### Work to complete
Below are some records. Return exactly the lines from the one containing "D6: schottky MBR340" through the one containing "R7: 5.1k (IC1/out, MID) -> 5.1k (MID, SPK)", both included, and only those.

### Data records

○ ○ ○ ○ ○

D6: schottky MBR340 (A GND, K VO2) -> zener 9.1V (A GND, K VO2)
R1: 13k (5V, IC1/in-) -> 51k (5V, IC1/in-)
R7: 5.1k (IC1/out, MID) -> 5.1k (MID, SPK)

○ ○ ○ ○ ○

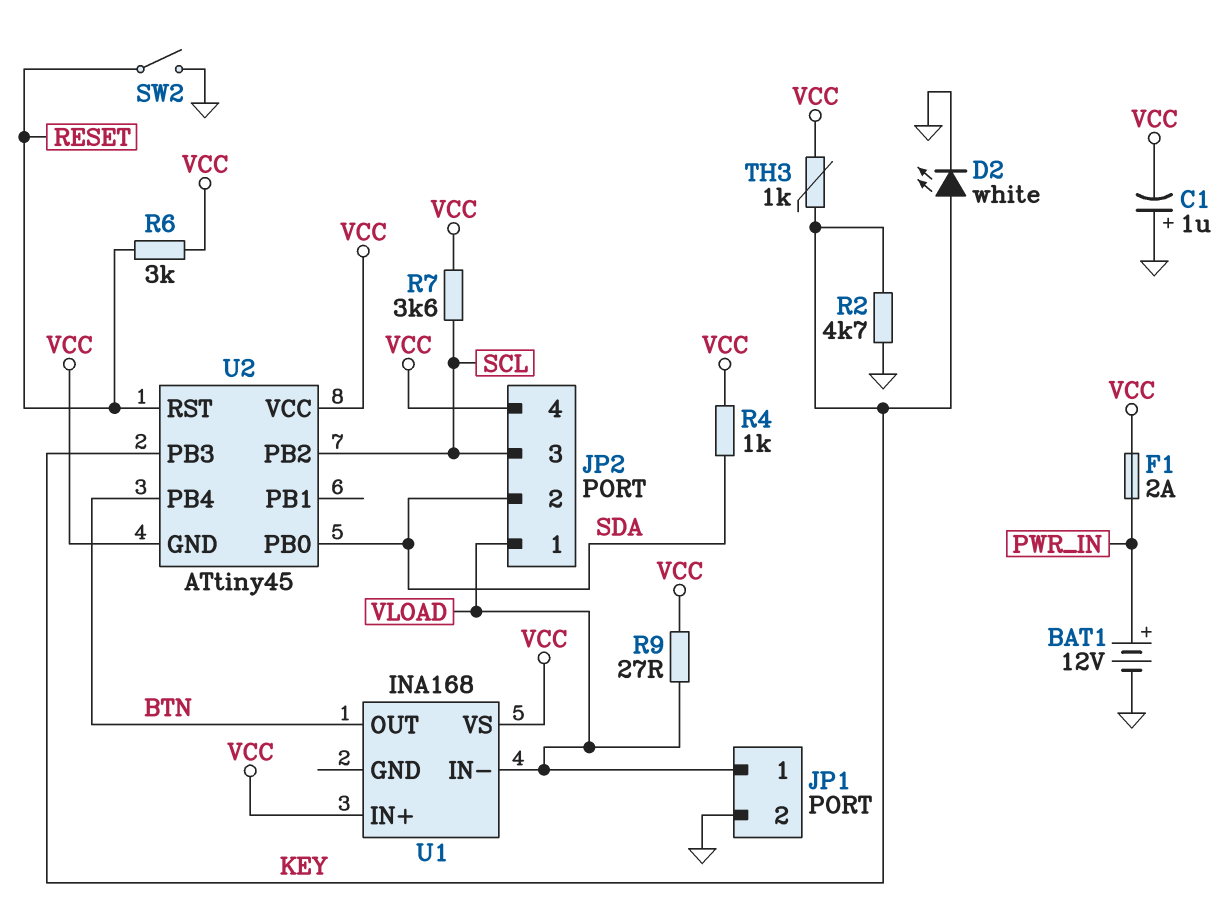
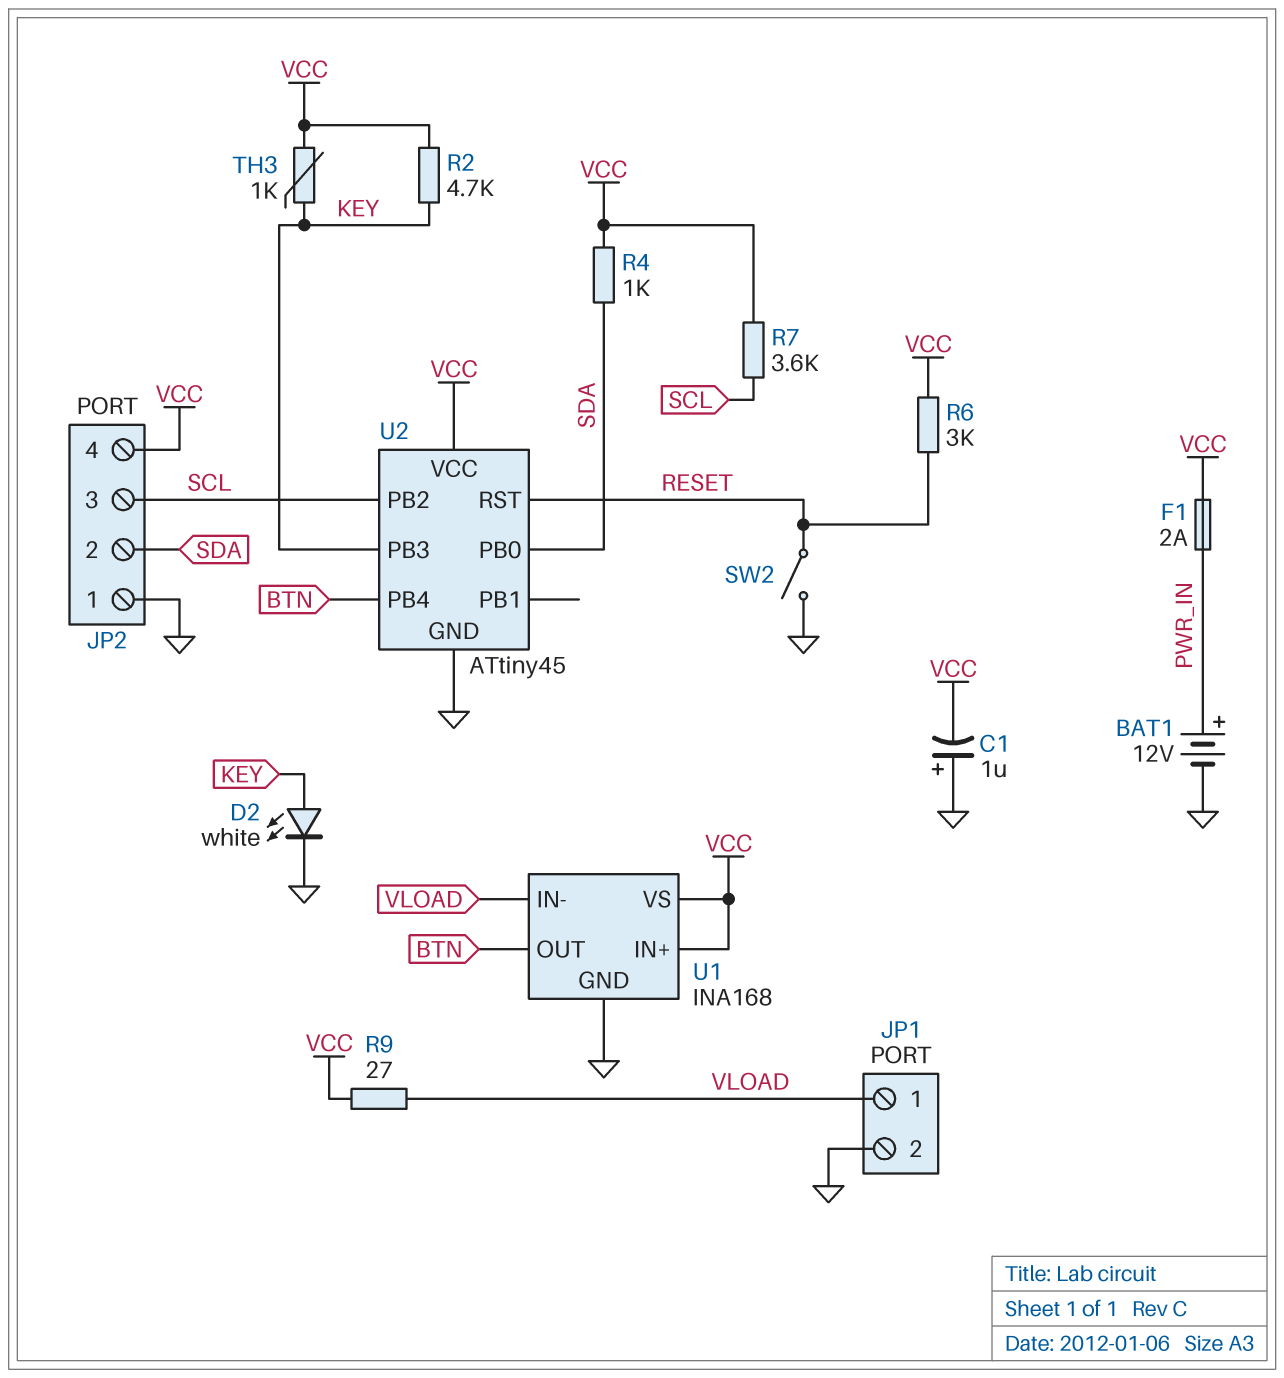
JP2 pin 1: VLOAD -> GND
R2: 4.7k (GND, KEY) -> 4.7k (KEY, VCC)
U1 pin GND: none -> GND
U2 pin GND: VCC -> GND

○ ○ ○ ○ ○

### Response box
D6: schottky MBR340 (A GND, K VO2) -> zener 9.1V (A GND, K VO2)
R1: 13k (5V, IC1/in-) -> 51k (5V, IC1/in-)
R7: 5.1k (IC1/out, MID) -> 5.1k (MID, SPK)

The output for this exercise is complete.